Segment Start: DATA FOR PROCESSING
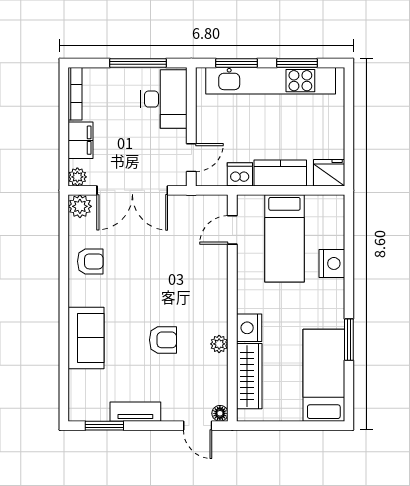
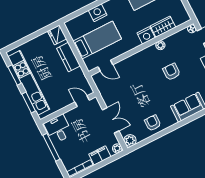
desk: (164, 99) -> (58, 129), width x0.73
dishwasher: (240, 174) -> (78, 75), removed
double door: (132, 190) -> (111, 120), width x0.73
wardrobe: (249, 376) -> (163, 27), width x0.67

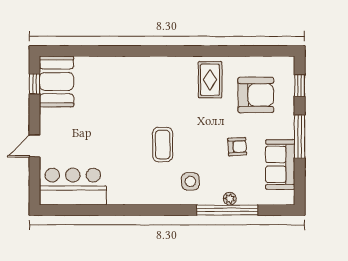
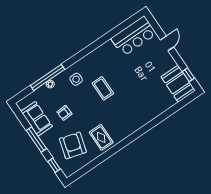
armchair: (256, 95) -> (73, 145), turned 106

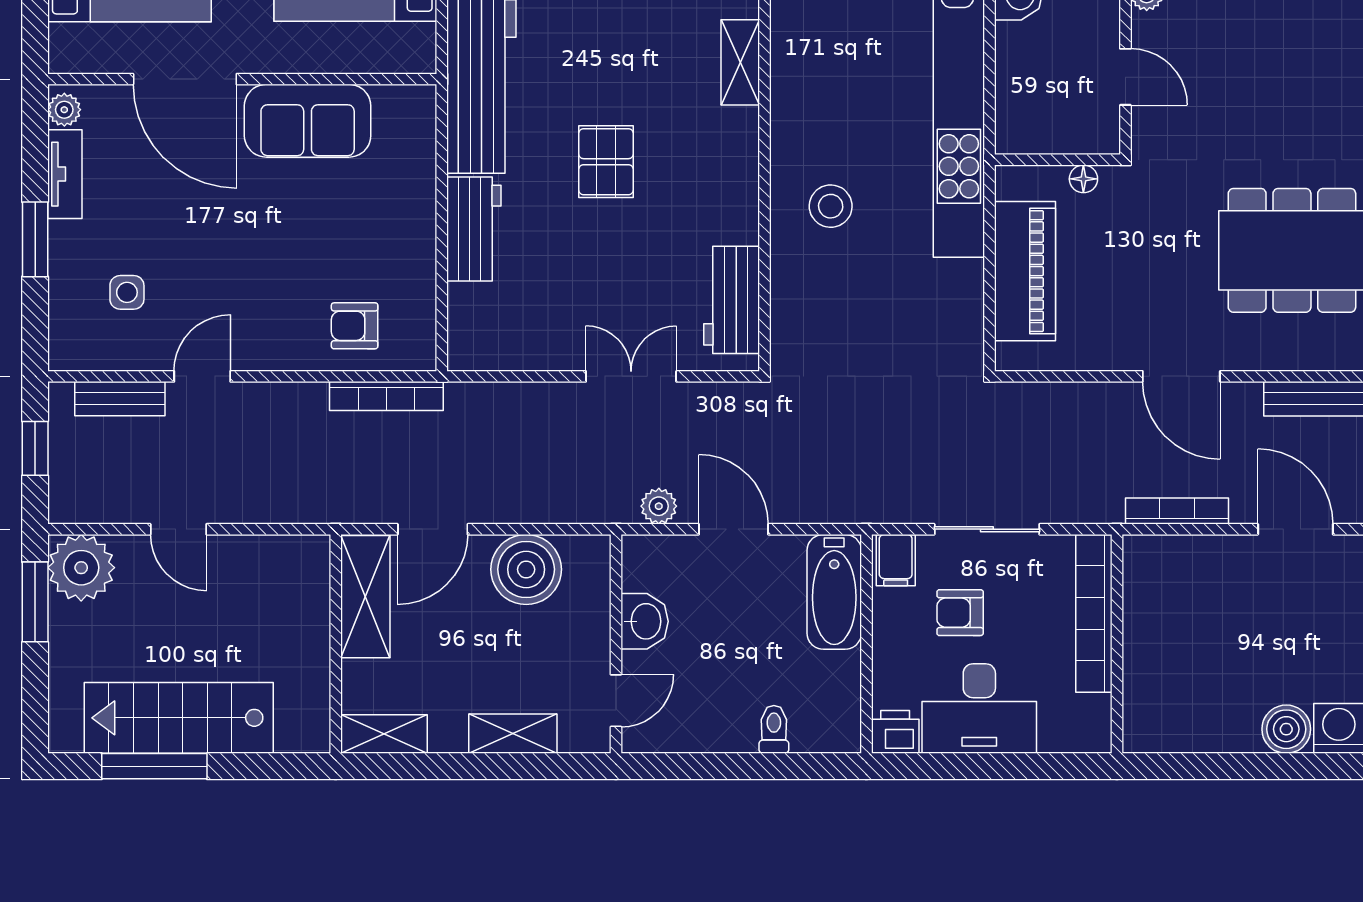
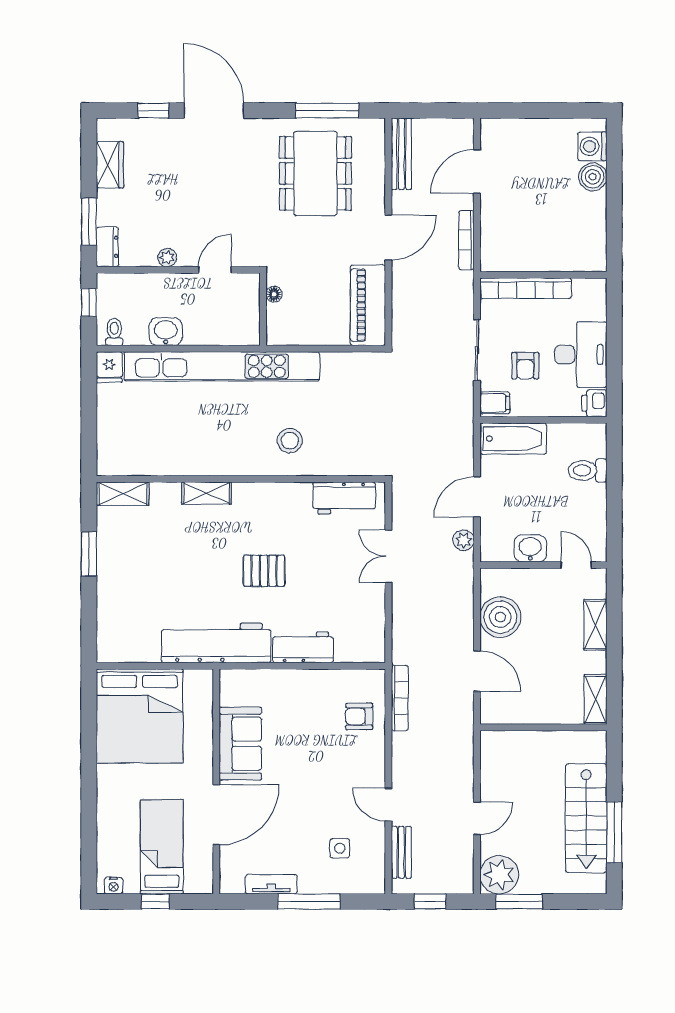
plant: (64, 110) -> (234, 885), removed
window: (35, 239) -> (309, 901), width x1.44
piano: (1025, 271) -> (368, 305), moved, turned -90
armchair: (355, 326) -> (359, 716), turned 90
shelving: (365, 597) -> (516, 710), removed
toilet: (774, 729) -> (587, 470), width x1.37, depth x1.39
Segment End: DATA FOR PROCESSING
Segment Start: DATA FOR PROCESSING
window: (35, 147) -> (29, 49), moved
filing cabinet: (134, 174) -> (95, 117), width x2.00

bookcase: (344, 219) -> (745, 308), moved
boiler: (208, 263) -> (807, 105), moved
Segment End: DATA FOR PROCESSING
Segment Start: DATA FOR PROCESSING
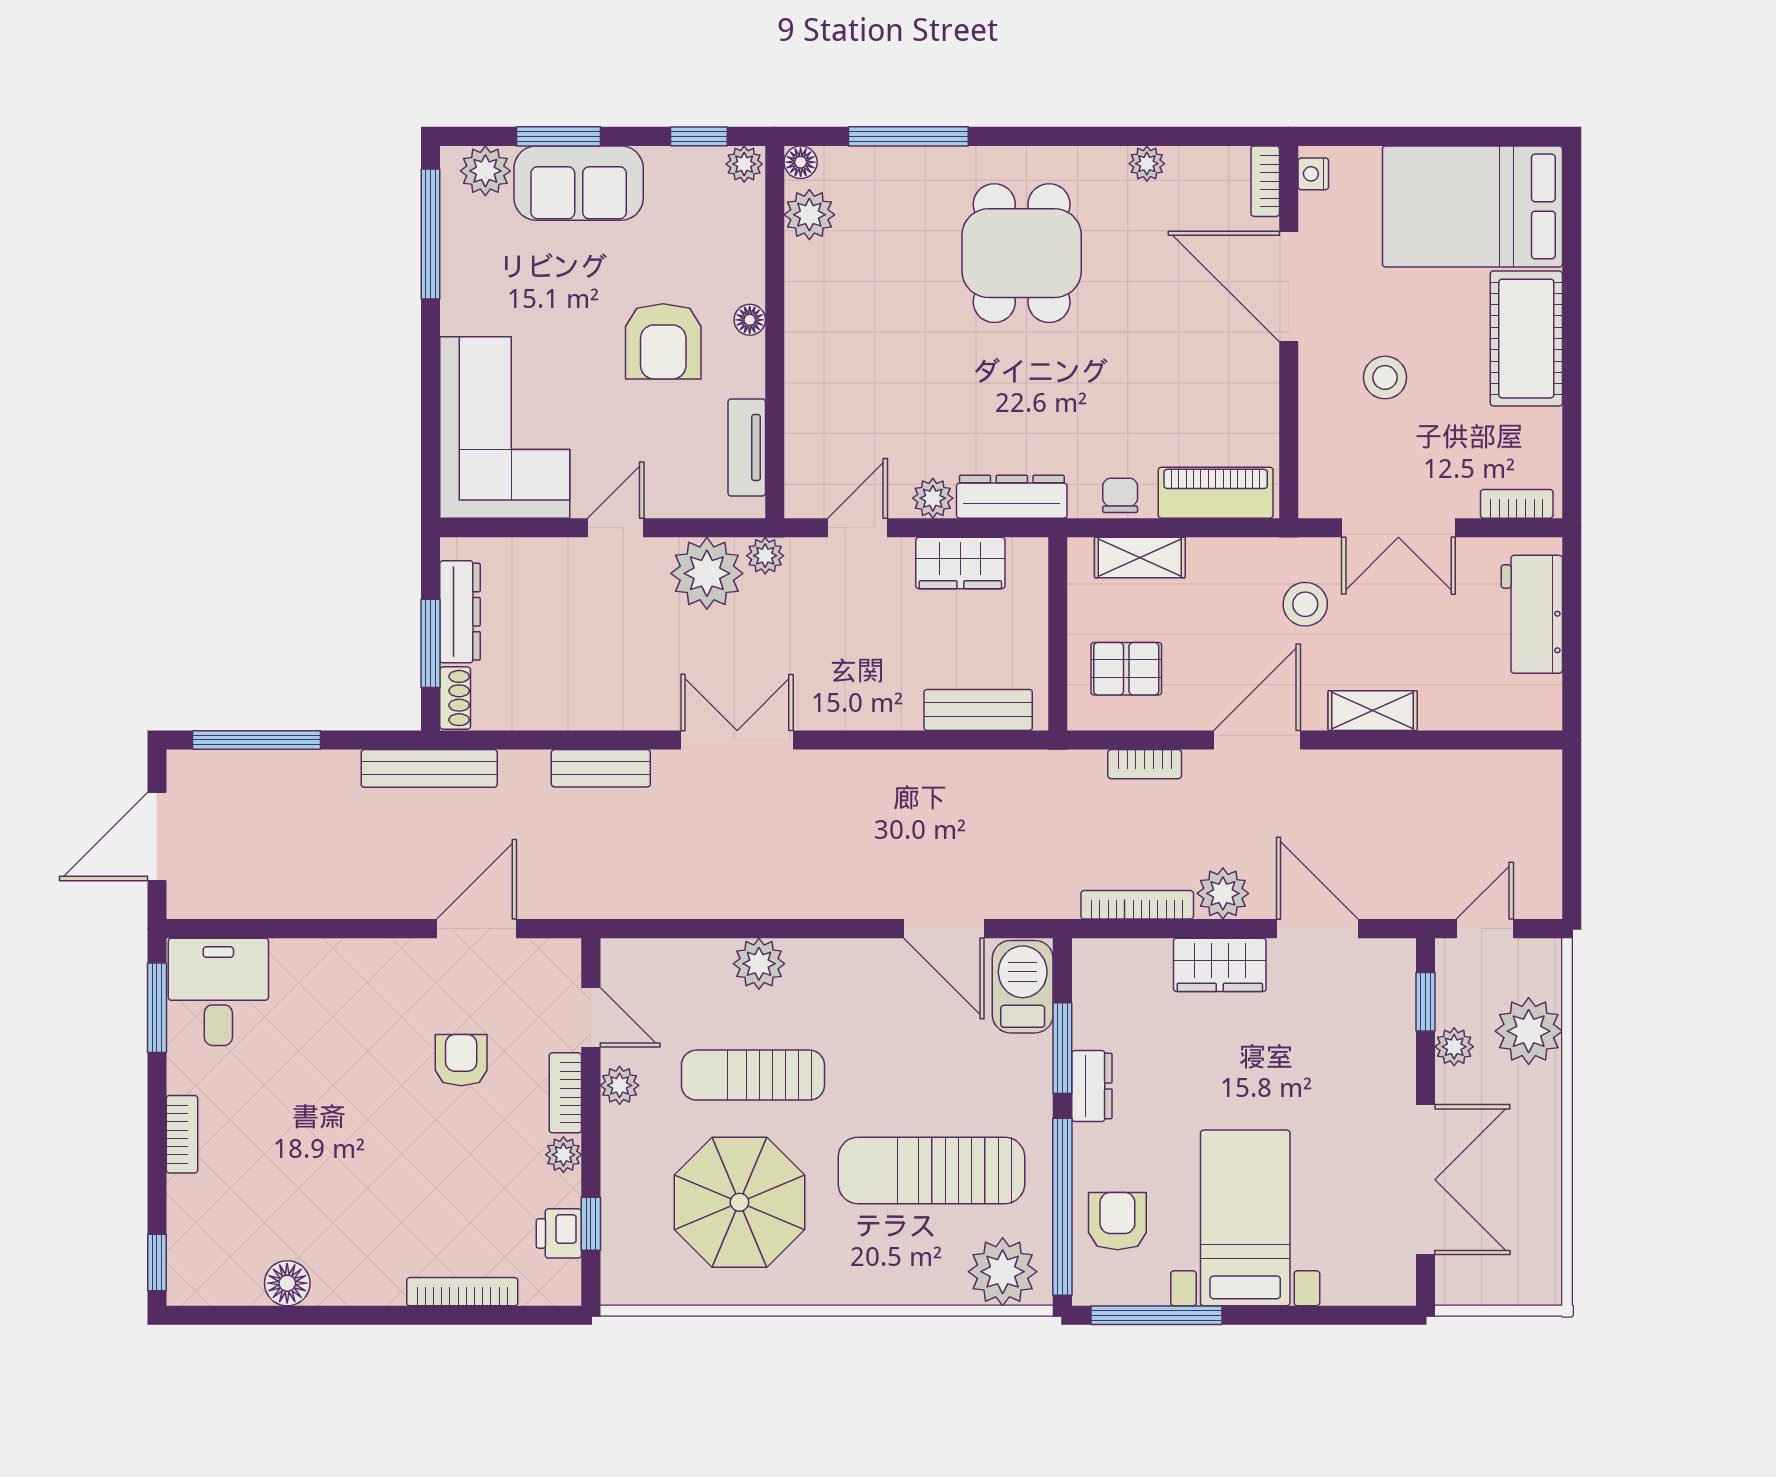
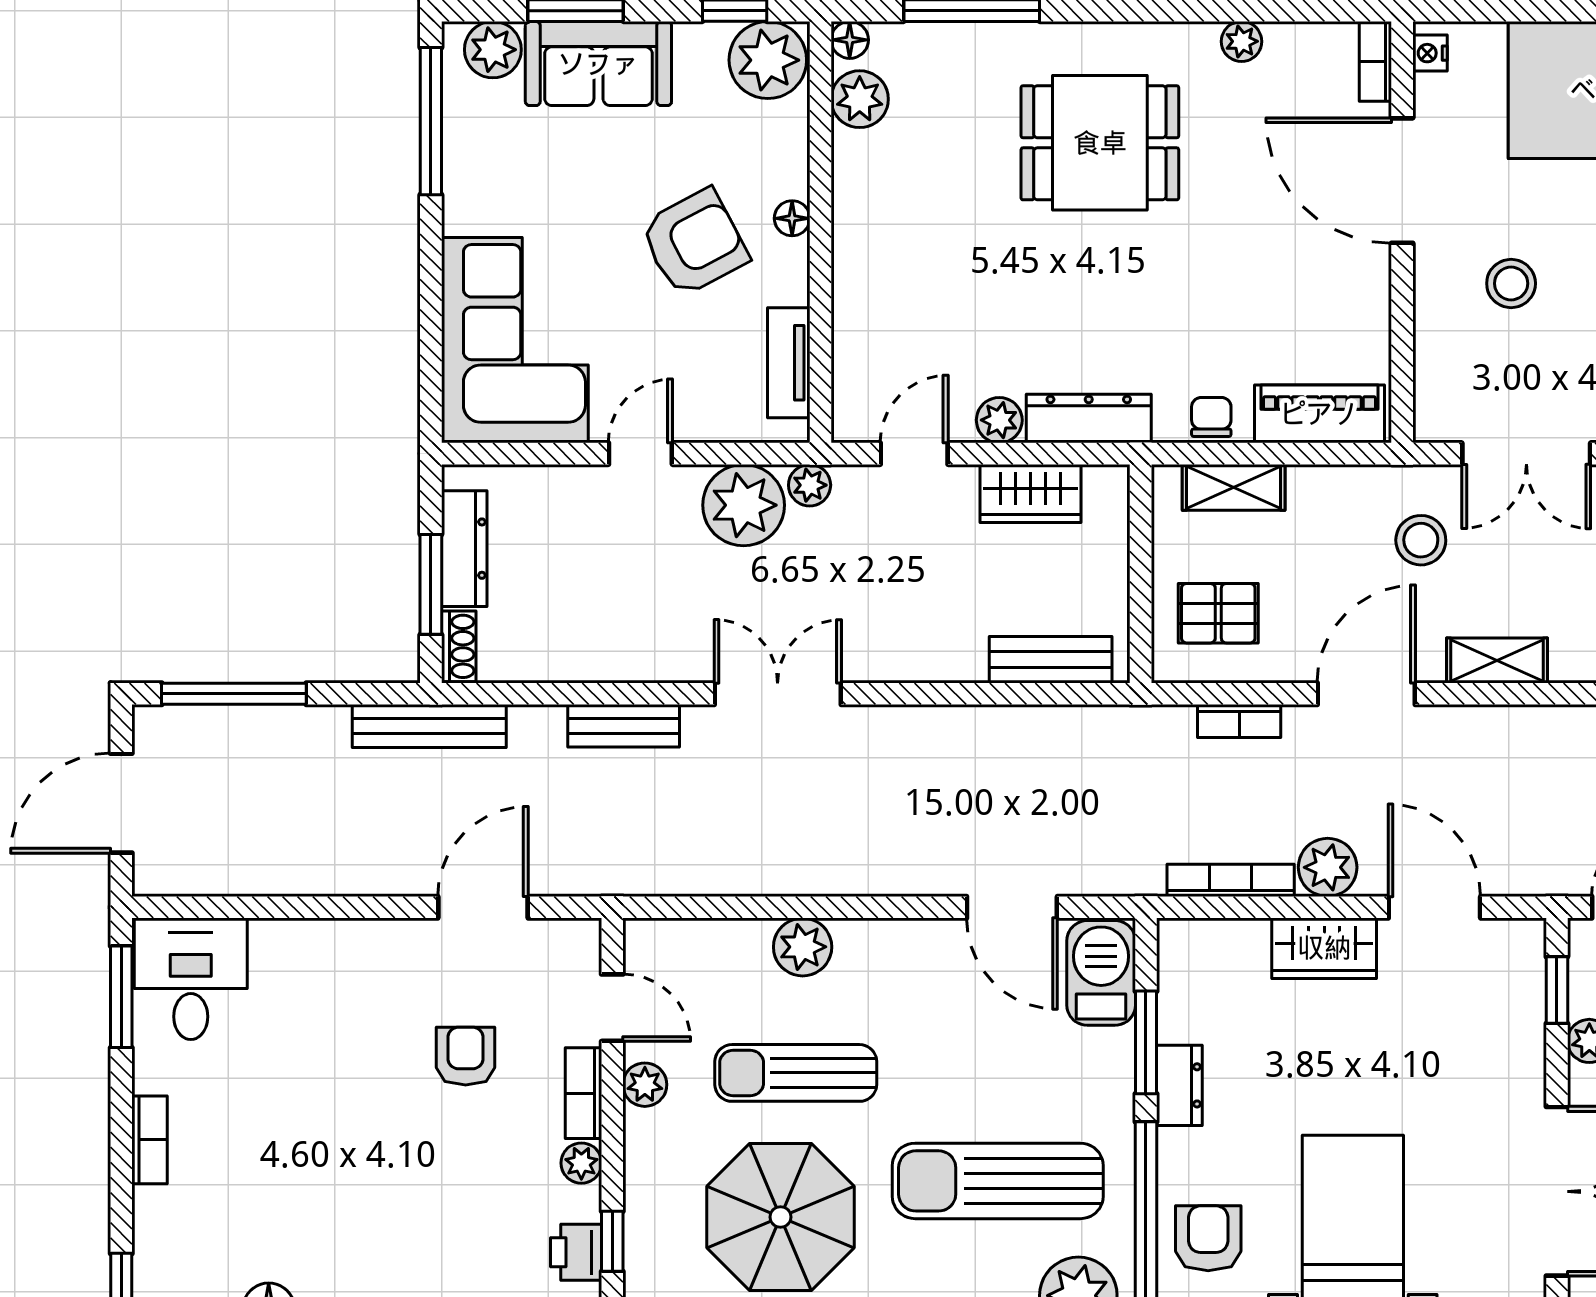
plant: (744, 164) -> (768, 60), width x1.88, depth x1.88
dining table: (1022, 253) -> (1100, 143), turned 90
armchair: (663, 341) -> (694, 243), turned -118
Segment End: DATA FOR PROCESSING
** TASK ITEM **
What you return must be an exact retyping of the lines above starting at the line with "dining table: (1022, 253)" and ending at the line with "armchair: (663, 341)", and nothing besides.

** SOLUTION TO THE EXERCISE **
dining table: (1022, 253) -> (1100, 143), turned 90
armchair: (663, 341) -> (694, 243), turned -118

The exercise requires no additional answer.